■ **Problem**
Convert every line of the entries below into a JSON list of strings, one string per line, leaving out any blank lines.

■ **Record set**
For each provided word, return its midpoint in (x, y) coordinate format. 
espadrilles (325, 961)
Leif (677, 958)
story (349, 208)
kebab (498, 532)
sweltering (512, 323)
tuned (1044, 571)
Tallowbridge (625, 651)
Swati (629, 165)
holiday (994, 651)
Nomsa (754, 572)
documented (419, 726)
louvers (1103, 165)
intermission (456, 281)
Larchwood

■ **Full solution**
[
  "For each provided word, return its midpoint in (x, y) coordinate format. ",
  "espadrilles (325, 961)",
  "Leif (677, 958)",
  "story (349, 208)",
  "kebab (498, 532)",
  "sweltering (512, 323)",
  "tuned (1044, 571)",
  "Tallowbridge (625, 651)",
  "Swati (629, 165)",
  "holiday (994, 651)",
  "Nomsa (754, 572)",
  "documented (419, 726)",
  "louvers (1103, 165)",
  "intermission (456, 281)",
  "Larchwood"
]